**원본 자료**
|---|

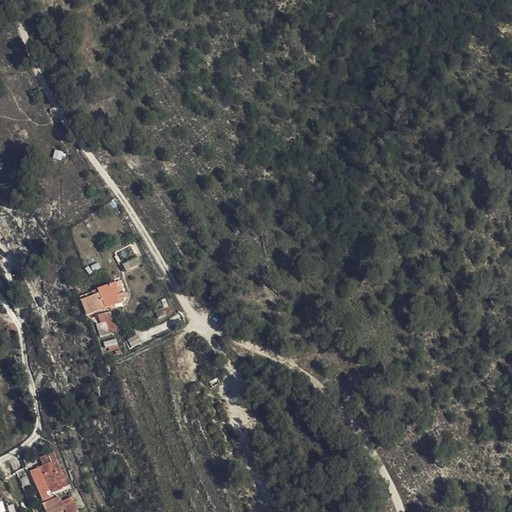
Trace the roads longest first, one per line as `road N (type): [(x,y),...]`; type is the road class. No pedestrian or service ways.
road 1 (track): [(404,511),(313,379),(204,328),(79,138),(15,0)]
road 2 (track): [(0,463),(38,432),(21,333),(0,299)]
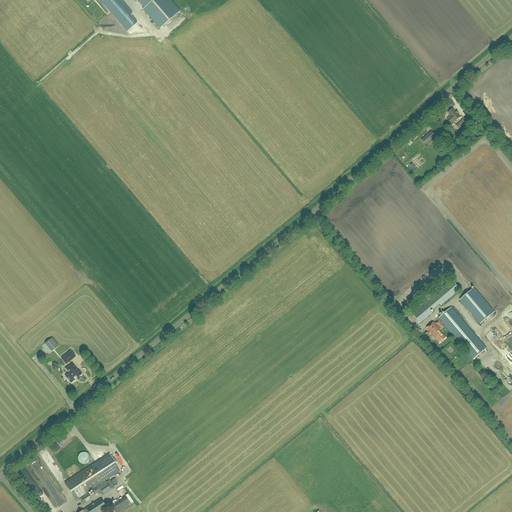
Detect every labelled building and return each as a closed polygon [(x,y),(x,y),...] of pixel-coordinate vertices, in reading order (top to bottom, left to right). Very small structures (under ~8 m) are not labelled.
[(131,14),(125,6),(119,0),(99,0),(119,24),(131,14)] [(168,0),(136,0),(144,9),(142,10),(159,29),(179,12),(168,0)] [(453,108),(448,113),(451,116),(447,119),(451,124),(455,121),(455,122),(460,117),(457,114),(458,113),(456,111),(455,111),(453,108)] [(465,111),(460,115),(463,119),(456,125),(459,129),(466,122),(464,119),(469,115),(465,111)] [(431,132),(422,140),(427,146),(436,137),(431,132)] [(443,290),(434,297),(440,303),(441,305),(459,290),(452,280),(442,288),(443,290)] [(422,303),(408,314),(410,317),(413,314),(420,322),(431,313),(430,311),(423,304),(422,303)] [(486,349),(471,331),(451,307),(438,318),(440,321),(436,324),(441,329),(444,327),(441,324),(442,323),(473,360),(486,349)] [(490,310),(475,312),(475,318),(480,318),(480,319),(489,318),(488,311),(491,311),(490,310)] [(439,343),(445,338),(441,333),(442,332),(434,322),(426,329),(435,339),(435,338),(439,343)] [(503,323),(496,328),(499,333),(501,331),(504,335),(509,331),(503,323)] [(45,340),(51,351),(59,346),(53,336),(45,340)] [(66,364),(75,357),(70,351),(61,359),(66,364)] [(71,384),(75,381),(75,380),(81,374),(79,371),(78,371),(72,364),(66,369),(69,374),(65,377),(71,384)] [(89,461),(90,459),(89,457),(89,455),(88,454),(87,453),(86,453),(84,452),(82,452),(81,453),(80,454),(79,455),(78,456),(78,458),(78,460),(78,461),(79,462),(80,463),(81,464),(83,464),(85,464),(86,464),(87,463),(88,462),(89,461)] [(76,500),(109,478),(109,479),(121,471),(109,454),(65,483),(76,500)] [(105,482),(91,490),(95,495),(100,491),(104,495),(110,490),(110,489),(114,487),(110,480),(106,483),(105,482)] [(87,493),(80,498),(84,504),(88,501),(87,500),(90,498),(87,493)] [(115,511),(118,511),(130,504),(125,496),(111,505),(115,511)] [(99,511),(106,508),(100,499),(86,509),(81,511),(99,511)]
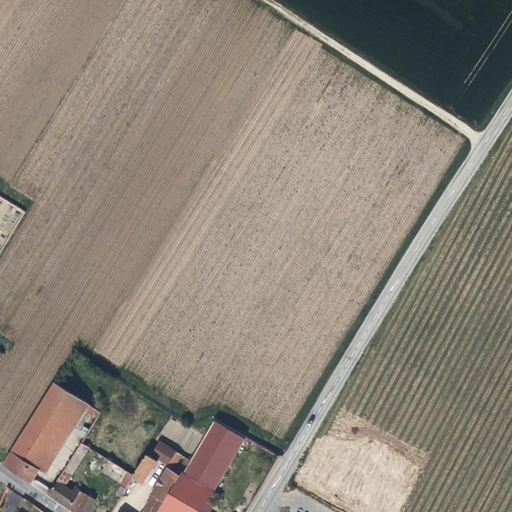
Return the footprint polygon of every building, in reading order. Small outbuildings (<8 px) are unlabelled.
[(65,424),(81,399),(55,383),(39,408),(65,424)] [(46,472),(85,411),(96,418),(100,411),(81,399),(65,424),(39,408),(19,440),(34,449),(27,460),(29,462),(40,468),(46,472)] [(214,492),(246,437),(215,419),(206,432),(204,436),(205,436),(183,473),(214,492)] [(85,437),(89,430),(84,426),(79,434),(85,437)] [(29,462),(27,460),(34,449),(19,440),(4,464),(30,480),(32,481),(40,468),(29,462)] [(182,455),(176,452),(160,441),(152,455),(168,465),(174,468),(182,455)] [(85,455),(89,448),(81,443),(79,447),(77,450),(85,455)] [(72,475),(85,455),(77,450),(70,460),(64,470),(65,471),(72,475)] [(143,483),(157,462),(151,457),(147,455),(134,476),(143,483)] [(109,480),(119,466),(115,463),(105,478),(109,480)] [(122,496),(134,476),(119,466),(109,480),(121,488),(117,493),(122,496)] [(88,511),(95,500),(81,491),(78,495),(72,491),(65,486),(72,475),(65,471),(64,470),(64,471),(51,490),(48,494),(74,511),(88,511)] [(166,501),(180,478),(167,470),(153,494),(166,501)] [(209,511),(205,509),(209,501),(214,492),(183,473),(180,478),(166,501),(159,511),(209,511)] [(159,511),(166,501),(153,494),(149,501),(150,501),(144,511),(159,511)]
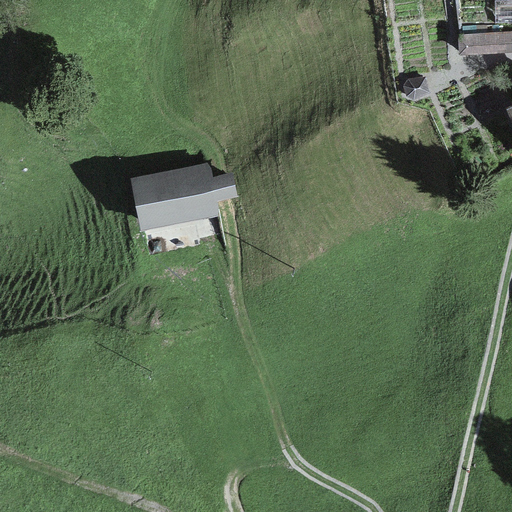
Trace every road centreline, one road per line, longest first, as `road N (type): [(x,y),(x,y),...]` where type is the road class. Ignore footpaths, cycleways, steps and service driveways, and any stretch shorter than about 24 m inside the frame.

|---|

**할 일**
항목 맨 처음부터 "road 2 (track): [(0,463),(38,432),(21,333),(0,299)]"가 들어 있는 줄까지, 그 줄을 포함해 한 글자도 바꾸지 말고 그대로 돌려주세요. 그림은 빼 주세요.

**답변**
Trace the roads longest first, one per line as `road N (type): [(x,y),...]`; type is the road class. No pedestrian or service ways.
road 1 (track): [(404,511),(313,379),(204,328),(79,138),(15,0)]
road 2 (track): [(0,463),(38,432),(21,333),(0,299)]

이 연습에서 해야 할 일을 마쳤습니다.